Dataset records

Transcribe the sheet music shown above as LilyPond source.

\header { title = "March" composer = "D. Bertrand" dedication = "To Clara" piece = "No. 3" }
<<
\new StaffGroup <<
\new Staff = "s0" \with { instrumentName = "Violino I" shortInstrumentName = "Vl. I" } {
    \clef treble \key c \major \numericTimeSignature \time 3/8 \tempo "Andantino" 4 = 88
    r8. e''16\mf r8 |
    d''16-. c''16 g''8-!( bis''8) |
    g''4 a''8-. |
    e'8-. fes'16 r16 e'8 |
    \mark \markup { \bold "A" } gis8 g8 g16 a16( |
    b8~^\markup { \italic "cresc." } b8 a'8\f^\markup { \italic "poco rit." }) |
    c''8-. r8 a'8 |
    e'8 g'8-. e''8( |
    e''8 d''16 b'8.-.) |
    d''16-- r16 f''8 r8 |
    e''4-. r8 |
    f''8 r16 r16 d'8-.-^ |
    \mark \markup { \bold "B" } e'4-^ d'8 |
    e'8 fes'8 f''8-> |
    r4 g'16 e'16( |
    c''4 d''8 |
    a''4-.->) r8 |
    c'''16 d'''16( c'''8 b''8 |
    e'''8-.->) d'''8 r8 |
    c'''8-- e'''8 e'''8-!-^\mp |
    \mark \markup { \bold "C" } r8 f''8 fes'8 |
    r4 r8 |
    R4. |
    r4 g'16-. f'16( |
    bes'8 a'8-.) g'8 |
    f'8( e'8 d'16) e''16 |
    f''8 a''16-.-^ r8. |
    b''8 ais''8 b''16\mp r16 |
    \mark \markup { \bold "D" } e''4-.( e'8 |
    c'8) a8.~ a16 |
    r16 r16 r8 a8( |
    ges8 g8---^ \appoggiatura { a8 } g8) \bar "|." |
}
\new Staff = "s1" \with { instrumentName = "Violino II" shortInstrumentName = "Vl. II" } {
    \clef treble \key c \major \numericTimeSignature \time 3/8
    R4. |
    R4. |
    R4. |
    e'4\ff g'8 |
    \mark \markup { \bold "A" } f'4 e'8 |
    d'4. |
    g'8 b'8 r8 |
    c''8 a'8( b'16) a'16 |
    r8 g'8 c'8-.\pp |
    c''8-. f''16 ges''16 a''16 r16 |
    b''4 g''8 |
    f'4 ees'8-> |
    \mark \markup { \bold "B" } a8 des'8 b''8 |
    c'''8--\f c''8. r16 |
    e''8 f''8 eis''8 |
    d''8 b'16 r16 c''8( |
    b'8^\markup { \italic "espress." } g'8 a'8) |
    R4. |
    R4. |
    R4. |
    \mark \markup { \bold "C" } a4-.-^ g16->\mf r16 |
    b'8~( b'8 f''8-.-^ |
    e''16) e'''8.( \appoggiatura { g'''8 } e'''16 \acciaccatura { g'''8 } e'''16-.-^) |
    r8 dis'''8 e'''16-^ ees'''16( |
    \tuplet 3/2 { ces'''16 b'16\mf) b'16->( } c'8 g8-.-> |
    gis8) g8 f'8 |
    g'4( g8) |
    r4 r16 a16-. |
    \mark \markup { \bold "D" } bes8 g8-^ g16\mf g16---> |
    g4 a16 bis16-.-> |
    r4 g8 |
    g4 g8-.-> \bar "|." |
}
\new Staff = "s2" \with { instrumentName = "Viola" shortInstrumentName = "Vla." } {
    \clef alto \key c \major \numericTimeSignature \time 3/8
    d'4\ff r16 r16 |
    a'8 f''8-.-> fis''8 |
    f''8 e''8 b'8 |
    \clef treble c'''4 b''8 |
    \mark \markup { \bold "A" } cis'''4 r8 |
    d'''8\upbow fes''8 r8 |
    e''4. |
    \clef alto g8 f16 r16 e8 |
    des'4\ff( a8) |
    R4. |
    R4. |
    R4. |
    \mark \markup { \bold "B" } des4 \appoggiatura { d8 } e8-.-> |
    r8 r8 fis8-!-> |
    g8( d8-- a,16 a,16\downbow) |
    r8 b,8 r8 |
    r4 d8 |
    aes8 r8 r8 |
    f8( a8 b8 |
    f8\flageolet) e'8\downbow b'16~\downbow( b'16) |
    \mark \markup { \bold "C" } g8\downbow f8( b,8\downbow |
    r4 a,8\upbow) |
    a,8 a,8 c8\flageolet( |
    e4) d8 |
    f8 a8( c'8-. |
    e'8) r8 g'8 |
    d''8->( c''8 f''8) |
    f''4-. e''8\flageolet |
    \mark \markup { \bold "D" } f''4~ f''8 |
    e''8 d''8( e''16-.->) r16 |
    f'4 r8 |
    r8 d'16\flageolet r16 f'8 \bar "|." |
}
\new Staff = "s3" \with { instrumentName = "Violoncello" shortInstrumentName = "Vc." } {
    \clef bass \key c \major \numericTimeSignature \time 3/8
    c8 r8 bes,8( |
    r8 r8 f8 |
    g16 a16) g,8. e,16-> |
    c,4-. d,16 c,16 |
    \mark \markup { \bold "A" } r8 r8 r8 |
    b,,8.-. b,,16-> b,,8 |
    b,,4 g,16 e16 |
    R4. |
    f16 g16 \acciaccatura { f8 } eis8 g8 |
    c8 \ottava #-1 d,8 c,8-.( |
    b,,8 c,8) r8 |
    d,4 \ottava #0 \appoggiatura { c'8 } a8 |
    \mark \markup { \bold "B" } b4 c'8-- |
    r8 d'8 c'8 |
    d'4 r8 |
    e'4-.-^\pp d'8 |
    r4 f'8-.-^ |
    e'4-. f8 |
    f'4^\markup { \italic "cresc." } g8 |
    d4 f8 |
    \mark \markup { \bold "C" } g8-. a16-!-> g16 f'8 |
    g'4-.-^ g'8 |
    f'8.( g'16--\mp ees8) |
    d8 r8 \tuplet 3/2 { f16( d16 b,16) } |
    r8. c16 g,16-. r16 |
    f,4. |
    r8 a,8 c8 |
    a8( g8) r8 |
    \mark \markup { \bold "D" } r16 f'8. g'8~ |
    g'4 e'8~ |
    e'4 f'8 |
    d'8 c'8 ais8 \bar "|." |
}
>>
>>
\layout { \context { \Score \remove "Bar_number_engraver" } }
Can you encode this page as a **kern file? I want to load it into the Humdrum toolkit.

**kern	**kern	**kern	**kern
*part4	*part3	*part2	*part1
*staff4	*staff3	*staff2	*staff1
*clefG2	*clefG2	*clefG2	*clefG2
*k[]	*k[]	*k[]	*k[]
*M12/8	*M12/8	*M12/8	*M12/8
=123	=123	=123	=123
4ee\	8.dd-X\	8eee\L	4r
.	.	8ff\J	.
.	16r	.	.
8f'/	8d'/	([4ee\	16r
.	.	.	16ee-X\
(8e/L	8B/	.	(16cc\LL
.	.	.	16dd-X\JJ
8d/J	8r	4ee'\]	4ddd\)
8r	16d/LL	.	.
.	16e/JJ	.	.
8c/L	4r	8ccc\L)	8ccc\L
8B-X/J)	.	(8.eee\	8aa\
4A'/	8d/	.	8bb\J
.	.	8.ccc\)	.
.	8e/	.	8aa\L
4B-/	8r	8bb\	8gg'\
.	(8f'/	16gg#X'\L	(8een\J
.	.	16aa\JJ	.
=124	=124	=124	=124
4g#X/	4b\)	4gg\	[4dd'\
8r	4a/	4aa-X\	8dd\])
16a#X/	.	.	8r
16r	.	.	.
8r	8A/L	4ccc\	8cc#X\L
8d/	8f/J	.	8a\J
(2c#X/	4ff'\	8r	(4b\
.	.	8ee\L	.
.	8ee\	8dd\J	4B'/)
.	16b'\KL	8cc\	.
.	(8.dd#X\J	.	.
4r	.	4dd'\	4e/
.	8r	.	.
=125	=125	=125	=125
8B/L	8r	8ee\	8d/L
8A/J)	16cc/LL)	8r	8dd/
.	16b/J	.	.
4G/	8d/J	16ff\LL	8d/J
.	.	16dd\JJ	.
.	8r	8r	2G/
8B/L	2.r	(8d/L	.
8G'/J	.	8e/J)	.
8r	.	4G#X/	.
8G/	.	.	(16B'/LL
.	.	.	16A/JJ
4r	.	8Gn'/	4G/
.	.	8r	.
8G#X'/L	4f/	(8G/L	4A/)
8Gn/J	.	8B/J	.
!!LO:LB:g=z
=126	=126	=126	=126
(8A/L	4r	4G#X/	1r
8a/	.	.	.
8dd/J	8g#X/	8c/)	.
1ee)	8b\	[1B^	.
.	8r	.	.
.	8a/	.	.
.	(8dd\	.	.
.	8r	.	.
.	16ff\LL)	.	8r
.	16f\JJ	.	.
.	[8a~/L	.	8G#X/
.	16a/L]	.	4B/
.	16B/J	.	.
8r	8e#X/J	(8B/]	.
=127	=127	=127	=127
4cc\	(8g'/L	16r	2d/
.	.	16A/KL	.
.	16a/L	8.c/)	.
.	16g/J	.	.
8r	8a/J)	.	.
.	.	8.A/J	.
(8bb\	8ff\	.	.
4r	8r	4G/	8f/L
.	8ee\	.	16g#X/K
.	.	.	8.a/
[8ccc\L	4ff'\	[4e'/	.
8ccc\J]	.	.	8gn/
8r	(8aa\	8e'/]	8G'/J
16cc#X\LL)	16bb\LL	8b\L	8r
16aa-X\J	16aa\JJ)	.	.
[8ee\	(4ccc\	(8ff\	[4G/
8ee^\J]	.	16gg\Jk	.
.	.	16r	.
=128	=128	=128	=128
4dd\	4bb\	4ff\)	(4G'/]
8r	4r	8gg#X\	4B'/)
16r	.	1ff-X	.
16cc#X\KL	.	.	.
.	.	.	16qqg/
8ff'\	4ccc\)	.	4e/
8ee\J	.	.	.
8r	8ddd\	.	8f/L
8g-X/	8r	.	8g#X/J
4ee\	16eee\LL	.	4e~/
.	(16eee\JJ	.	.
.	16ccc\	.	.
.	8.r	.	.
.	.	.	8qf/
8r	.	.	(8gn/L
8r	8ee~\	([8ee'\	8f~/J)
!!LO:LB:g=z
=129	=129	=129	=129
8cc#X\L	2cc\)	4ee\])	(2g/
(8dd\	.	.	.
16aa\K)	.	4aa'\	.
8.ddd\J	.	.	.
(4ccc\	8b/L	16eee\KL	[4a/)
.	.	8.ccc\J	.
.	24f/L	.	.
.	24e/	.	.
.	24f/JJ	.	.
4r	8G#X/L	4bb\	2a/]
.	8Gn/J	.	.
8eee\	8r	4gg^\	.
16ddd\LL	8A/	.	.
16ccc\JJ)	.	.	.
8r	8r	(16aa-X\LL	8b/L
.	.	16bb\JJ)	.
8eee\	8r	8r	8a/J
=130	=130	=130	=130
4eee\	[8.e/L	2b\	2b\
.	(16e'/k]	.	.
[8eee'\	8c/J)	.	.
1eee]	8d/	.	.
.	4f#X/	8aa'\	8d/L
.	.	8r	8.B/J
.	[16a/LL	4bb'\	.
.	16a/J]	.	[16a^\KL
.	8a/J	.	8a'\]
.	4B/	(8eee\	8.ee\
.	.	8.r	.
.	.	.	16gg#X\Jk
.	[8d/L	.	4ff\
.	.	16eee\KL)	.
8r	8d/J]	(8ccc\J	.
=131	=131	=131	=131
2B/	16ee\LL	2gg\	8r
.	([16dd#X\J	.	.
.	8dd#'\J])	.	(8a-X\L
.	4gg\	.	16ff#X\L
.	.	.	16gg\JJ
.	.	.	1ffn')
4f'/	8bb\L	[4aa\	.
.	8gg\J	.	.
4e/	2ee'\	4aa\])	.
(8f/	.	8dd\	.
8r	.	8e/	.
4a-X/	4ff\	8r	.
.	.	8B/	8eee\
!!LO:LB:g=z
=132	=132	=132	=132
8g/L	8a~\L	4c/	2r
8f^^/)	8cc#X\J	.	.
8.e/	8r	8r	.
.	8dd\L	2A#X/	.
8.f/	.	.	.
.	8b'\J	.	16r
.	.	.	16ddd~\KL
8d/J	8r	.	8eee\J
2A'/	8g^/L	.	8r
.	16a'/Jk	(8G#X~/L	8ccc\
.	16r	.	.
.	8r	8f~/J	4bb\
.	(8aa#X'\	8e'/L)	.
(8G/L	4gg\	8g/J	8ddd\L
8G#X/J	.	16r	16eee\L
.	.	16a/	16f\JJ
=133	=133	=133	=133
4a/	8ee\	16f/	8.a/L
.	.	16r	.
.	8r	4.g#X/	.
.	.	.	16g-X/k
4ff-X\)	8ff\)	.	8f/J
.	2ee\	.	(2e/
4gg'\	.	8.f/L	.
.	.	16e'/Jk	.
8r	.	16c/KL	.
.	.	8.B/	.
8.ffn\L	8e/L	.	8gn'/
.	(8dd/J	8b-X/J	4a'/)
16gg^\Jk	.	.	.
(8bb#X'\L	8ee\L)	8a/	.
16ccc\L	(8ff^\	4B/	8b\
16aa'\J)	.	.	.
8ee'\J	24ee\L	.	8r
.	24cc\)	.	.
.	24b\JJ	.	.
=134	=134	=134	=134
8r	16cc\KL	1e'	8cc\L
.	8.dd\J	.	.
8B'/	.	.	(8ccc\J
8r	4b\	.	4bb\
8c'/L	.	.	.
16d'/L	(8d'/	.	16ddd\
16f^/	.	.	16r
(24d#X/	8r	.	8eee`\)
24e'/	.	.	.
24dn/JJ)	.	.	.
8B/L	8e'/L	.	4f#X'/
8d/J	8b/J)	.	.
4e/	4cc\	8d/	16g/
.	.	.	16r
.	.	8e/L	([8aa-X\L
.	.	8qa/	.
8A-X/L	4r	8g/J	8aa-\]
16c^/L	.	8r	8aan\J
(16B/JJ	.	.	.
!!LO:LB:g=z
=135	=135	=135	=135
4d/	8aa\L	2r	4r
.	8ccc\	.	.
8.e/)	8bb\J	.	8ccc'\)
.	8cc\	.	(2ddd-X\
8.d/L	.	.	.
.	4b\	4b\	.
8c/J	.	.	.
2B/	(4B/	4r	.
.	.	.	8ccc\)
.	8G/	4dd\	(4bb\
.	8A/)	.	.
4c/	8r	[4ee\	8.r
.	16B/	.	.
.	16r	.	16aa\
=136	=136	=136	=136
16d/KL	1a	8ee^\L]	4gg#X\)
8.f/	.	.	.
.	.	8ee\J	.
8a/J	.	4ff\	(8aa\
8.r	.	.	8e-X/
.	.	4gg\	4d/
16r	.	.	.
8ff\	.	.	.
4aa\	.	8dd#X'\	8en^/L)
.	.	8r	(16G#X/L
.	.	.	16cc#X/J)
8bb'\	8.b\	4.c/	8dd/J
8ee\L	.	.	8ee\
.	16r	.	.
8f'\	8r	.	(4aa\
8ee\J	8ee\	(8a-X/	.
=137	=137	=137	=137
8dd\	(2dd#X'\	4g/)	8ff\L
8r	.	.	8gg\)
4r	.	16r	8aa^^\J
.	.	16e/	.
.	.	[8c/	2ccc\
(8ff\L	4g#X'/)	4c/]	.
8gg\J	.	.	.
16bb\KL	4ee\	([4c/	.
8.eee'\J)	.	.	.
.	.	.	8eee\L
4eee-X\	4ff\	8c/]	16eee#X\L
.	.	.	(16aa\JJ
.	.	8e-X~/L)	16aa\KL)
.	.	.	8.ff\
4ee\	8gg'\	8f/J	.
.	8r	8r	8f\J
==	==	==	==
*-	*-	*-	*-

> **Work required**
How many lines in the rows above contain the string "flageolet"? Reply with the number only.

> **Answer for the task**
4